───── PROVIDED DATA

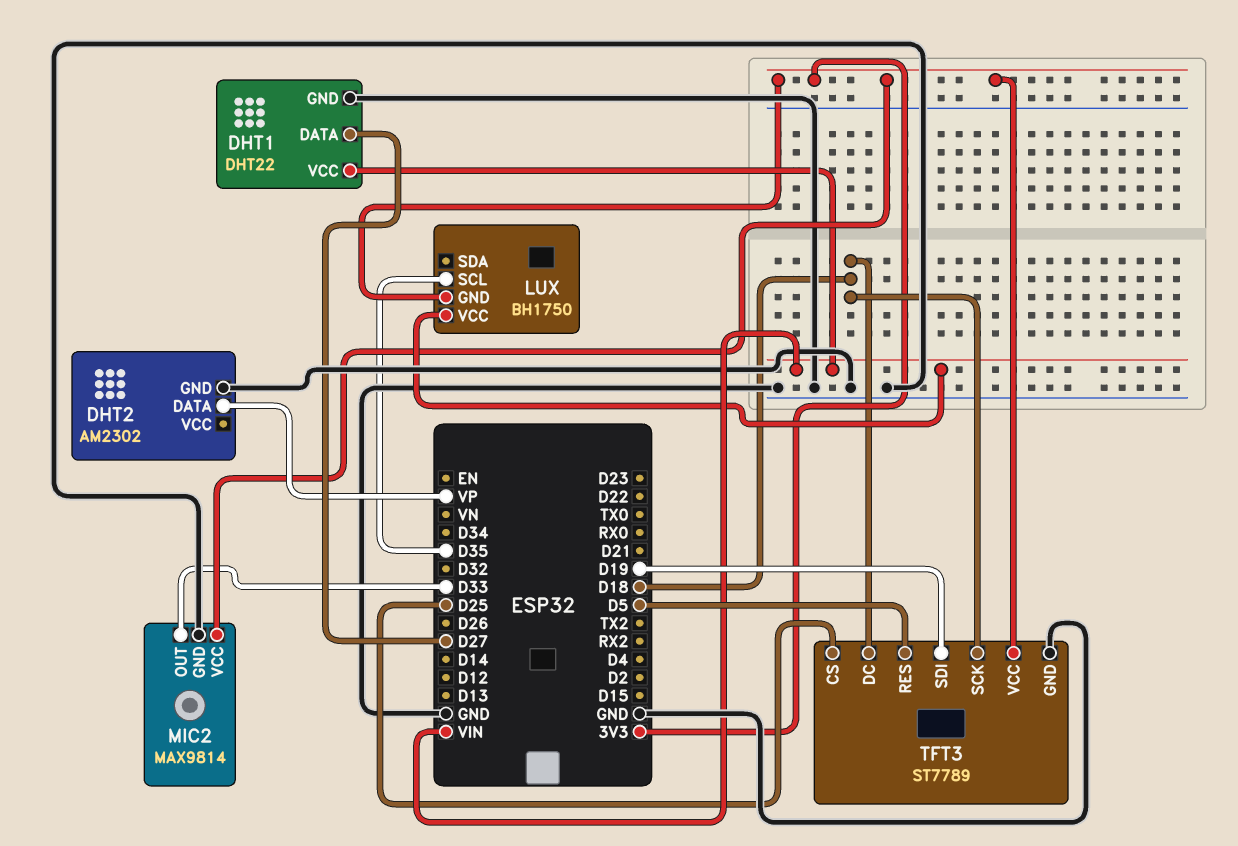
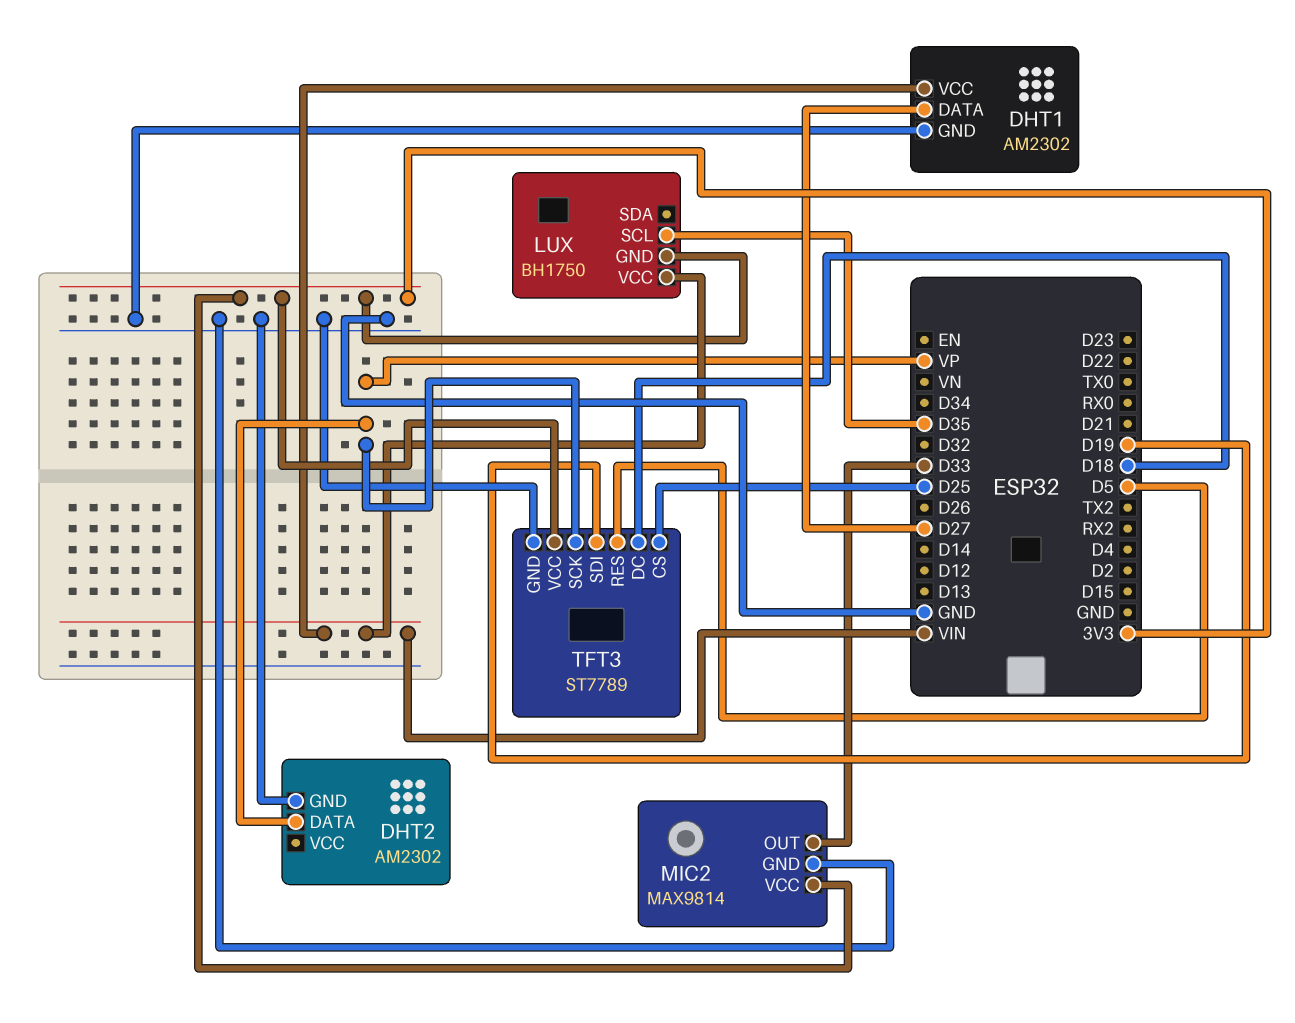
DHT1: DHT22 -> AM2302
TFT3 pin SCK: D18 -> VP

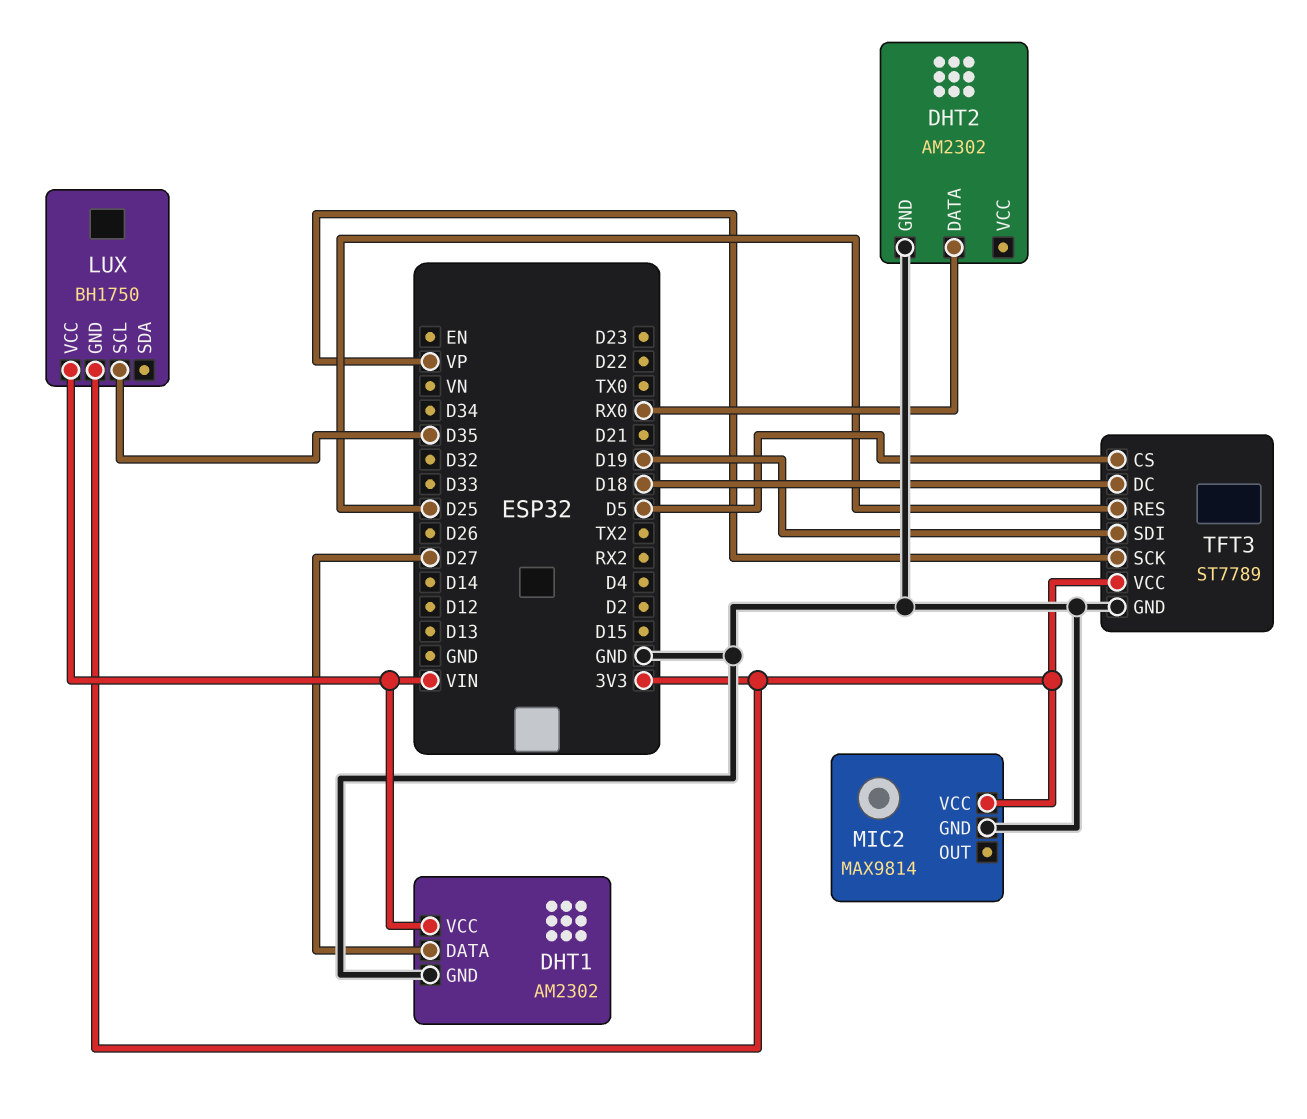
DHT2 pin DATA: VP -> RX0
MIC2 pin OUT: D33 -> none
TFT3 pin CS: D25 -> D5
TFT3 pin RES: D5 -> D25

──────────

> _WHAT THIS TASK INVOLVES_
Leave the pictures out, and print every line of the listing exactly as written.

> _YOUR SOLUTION_
DHT1: DHT22 -> AM2302
TFT3 pin SCK: D18 -> VP

DHT2 pin DATA: VP -> RX0
MIC2 pin OUT: D33 -> none
TFT3 pin CS: D25 -> D5
TFT3 pin RES: D5 -> D25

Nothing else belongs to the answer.